• **Exercise requirements**
All of the records should be restated word for word.

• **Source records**
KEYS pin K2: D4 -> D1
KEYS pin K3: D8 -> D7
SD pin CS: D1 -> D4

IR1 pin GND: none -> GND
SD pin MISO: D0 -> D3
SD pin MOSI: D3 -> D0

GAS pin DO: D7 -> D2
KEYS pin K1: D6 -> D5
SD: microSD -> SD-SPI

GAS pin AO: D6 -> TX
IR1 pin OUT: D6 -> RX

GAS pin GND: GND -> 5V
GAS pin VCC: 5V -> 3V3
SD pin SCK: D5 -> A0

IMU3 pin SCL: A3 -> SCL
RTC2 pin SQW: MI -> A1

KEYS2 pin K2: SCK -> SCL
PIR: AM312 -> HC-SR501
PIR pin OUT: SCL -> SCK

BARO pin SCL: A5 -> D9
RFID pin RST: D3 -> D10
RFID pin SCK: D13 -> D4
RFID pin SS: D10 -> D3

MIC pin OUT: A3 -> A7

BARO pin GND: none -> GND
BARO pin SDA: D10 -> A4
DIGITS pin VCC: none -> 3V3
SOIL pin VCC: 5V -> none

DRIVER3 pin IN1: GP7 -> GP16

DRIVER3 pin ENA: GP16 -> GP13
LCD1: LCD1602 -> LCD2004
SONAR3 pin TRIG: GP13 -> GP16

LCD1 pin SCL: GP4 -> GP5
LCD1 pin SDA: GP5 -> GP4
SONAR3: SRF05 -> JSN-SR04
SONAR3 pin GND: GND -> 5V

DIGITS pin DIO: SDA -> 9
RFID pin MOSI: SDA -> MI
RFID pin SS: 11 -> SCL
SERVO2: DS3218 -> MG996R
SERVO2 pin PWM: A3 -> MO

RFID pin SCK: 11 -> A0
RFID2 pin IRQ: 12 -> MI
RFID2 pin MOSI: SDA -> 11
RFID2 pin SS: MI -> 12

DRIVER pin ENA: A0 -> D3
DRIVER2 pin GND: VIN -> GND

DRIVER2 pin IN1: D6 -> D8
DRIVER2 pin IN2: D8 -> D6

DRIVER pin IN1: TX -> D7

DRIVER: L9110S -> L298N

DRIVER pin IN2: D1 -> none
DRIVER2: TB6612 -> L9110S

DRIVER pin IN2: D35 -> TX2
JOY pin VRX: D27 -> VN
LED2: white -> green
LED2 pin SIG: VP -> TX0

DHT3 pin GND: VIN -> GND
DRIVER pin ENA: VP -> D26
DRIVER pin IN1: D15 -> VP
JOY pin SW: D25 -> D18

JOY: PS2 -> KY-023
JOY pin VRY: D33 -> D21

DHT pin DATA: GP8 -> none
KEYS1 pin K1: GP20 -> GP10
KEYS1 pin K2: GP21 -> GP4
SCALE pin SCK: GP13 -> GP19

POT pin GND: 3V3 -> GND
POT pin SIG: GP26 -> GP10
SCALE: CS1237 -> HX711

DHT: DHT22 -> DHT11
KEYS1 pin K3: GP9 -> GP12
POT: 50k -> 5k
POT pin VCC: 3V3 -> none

• **Result of the task**
KEYS pin K2: D4 -> D1
KEYS pin K3: D8 -> D7
SD pin CS: D1 -> D4

IR1 pin GND: none -> GND
SD pin MISO: D0 -> D3
SD pin MOSI: D3 -> D0

GAS pin DO: D7 -> D2
KEYS pin K1: D6 -> D5
SD: microSD -> SD-SPI

GAS pin AO: D6 -> TX
IR1 pin OUT: D6 -> RX

GAS pin GND: GND -> 5V
GAS pin VCC: 5V -> 3V3
SD pin SCK: D5 -> A0

IMU3 pin SCL: A3 -> SCL
RTC2 pin SQW: MI -> A1

KEYS2 pin K2: SCK -> SCL
PIR: AM312 -> HC-SR501
PIR pin OUT: SCL -> SCK

BARO pin SCL: A5 -> D9
RFID pin RST: D3 -> D10
RFID pin SCK: D13 -> D4
RFID pin SS: D10 -> D3

MIC pin OUT: A3 -> A7

BARO pin GND: none -> GND
BARO pin SDA: D10 -> A4
DIGITS pin VCC: none -> 3V3
SOIL pin VCC: 5V -> none

DRIVER3 pin IN1: GP7 -> GP16

DRIVER3 pin ENA: GP16 -> GP13
LCD1: LCD1602 -> LCD2004
SONAR3 pin TRIG: GP13 -> GP16

LCD1 pin SCL: GP4 -> GP5
LCD1 pin SDA: GP5 -> GP4
SONAR3: SRF05 -> JSN-SR04
SONAR3 pin GND: GND -> 5V

DIGITS pin DIO: SDA -> 9
RFID pin MOSI: SDA -> MI
RFID pin SS: 11 -> SCL
SERVO2: DS3218 -> MG996R
SERVO2 pin PWM: A3 -> MO

RFID pin SCK: 11 -> A0
RFID2 pin IRQ: 12 -> MI
RFID2 pin MOSI: SDA -> 11
RFID2 pin SS: MI -> 12

DRIVER pin ENA: A0 -> D3
DRIVER2 pin GND: VIN -> GND

DRIVER2 pin IN1: D6 -> D8
DRIVER2 pin IN2: D8 -> D6

DRIVER pin IN1: TX -> D7

DRIVER: L9110S -> L298N

DRIVER pin IN2: D1 -> none
DRIVER2: TB6612 -> L9110S

DRIVER pin IN2: D35 -> TX2
JOY pin VRX: D27 -> VN
LED2: white -> green
LED2 pin SIG: VP -> TX0

DHT3 pin GND: VIN -> GND
DRIVER pin ENA: VP -> D26
DRIVER pin IN1: D15 -> VP
JOY pin SW: D25 -> D18

JOY: PS2 -> KY-023
JOY pin VRY: D33 -> D21

DHT pin DATA: GP8 -> none
KEYS1 pin K1: GP20 -> GP10
KEYS1 pin K2: GP21 -> GP4
SCALE pin SCK: GP13 -> GP19

POT pin GND: 3V3 -> GND
POT pin SIG: GP26 -> GP10
SCALE: CS1237 -> HX711

DHT: DHT22 -> DHT11
KEYS1 pin K3: GP9 -> GP12
POT: 50k -> 5k
POT pin VCC: 3V3 -> none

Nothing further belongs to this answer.